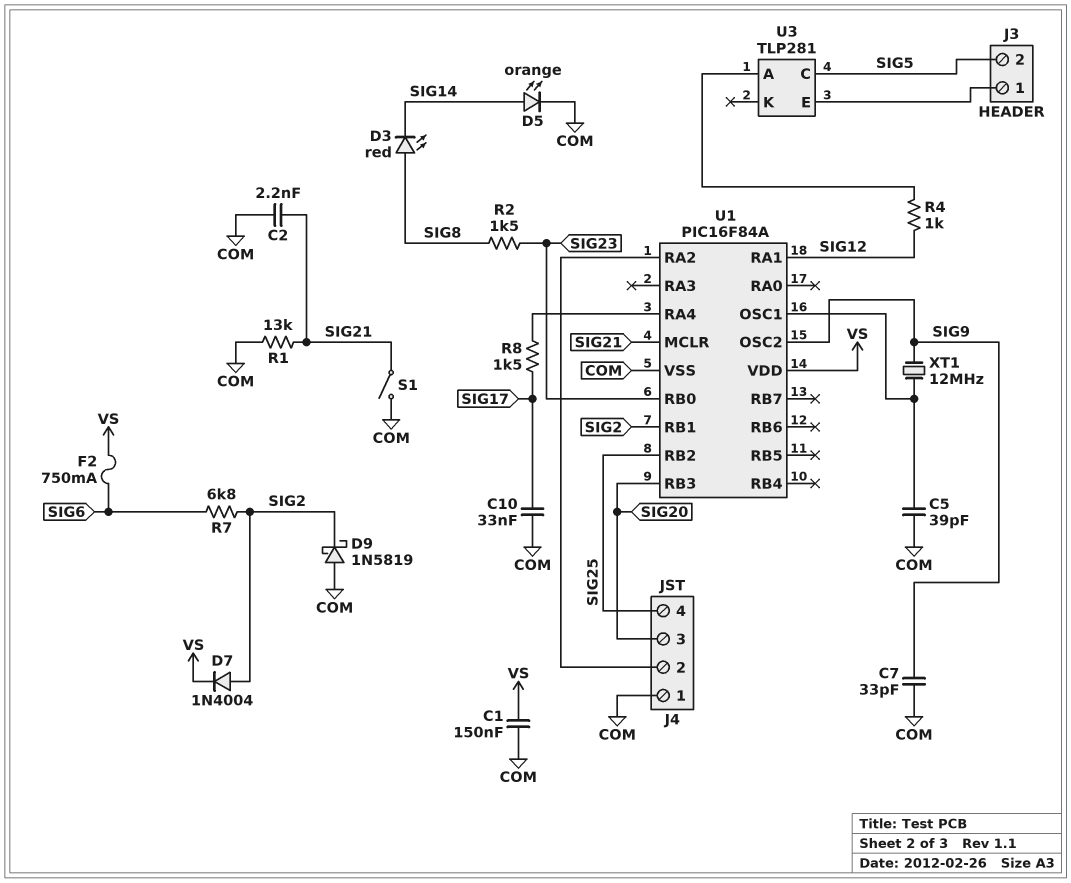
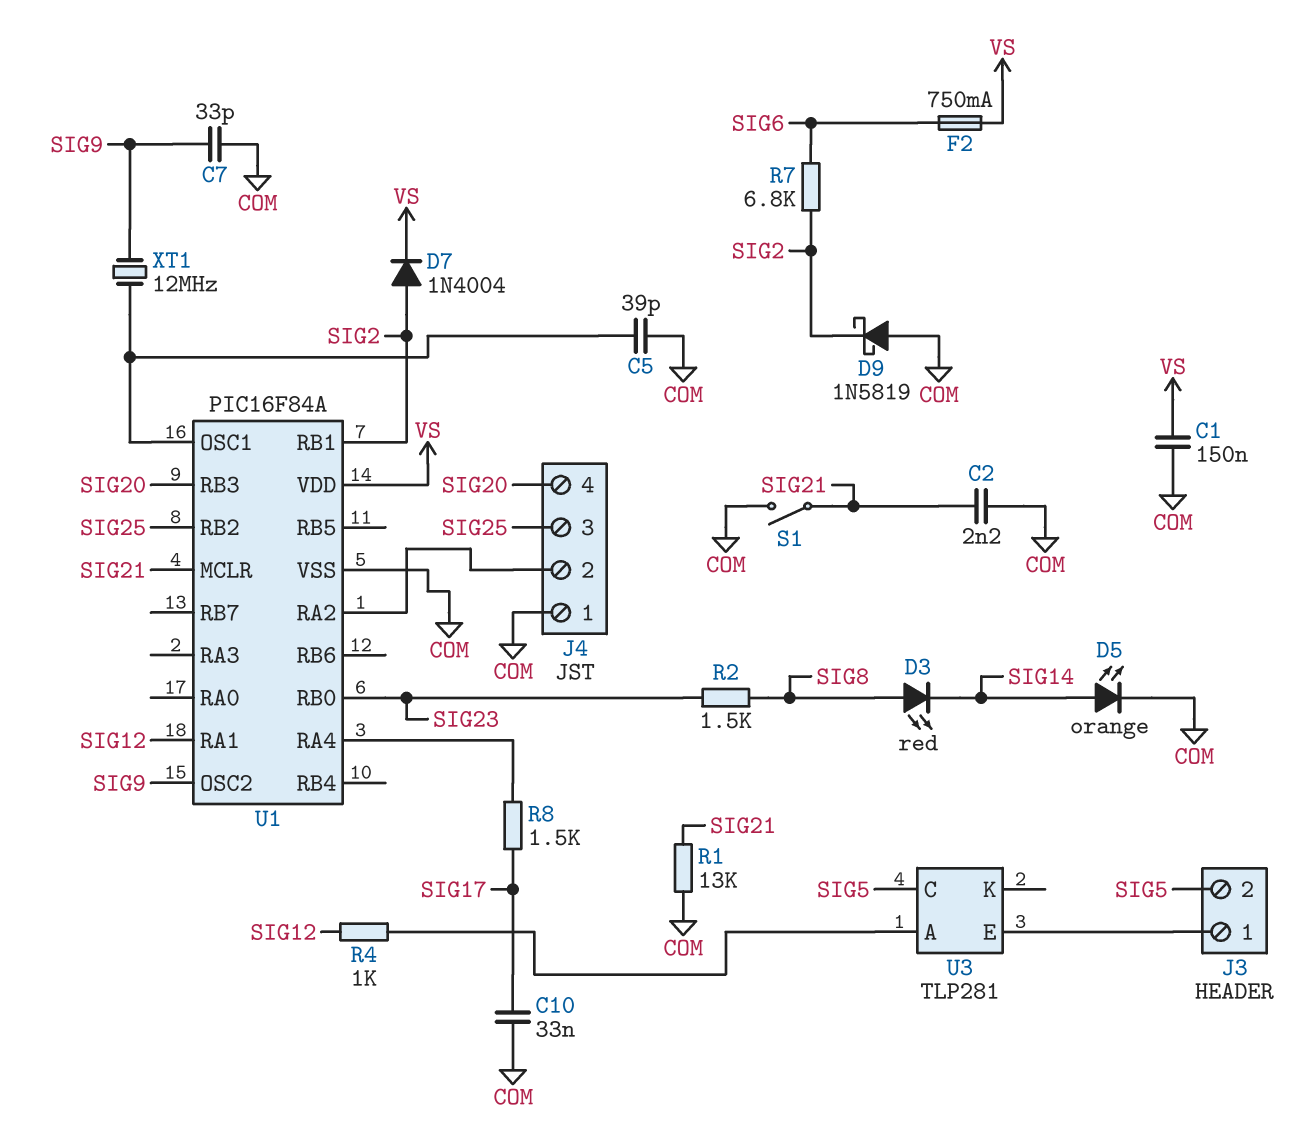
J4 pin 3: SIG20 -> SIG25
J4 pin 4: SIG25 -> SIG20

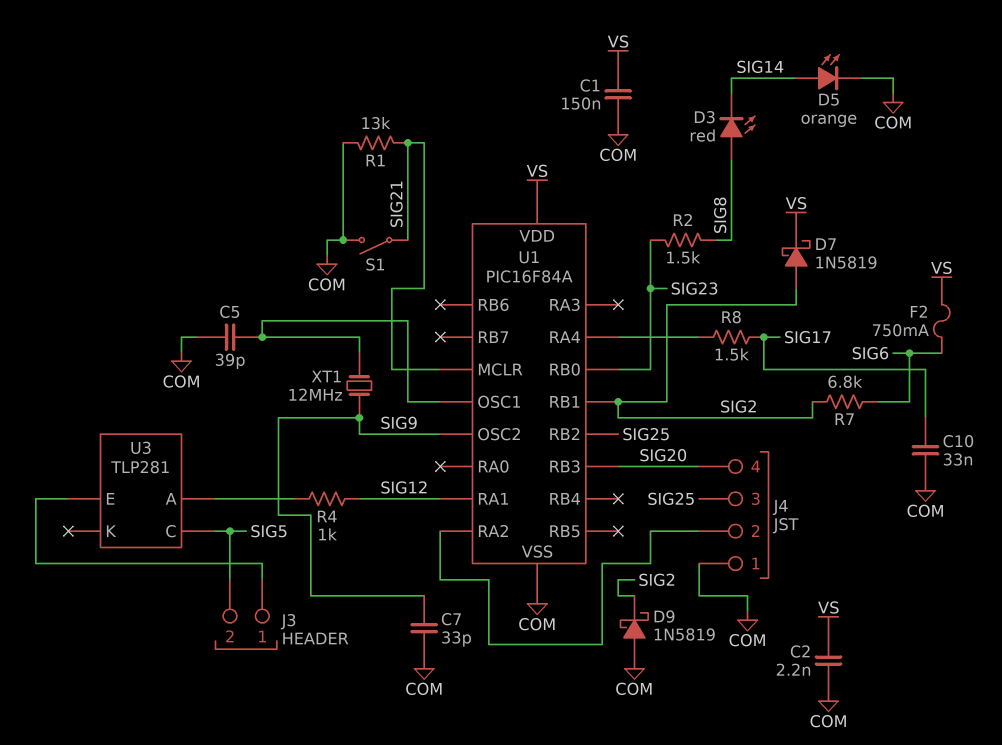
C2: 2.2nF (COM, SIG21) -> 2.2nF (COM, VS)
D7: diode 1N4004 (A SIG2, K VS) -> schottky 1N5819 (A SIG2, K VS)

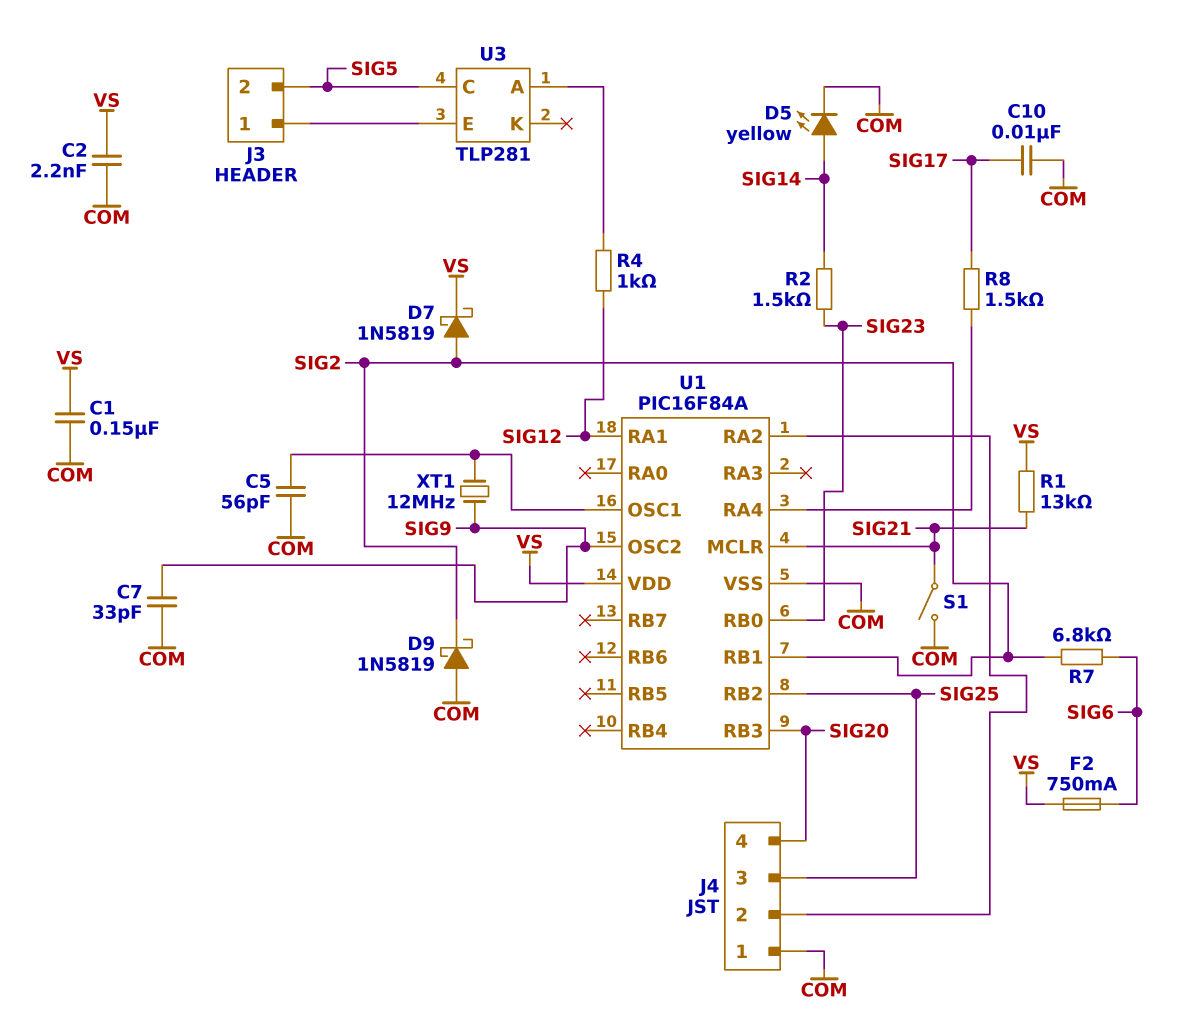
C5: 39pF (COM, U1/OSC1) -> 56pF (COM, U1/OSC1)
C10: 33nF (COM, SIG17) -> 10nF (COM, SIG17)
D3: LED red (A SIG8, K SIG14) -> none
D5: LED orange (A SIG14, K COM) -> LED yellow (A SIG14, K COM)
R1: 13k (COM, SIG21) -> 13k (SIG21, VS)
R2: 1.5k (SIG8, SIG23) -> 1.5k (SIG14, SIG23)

_ _ _ _ _

● **What is expected**
Could you write out exactly the lines from the line containing "C2: 2.2nF (COM, SIG21) -> 2.2nF (COM, VS)" to the end of the material, and nothing else? No pictures belong in the copy.

● **Task answer**
C2: 2.2nF (COM, SIG21) -> 2.2nF (COM, VS)
D7: diode 1N4004 (A SIG2, K VS) -> schottky 1N5819 (A SIG2, K VS)

C5: 39pF (COM, U1/OSC1) -> 56pF (COM, U1/OSC1)
C10: 33nF (COM, SIG17) -> 10nF (COM, SIG17)
D3: LED red (A SIG8, K SIG14) -> none
D5: LED orange (A SIG14, K COM) -> LED yellow (A SIG14, K COM)
R1: 13k (COM, SIG21) -> 13k (SIG21, VS)
R2: 1.5k (SIG8, SIG23) -> 1.5k (SIG14, SIG23)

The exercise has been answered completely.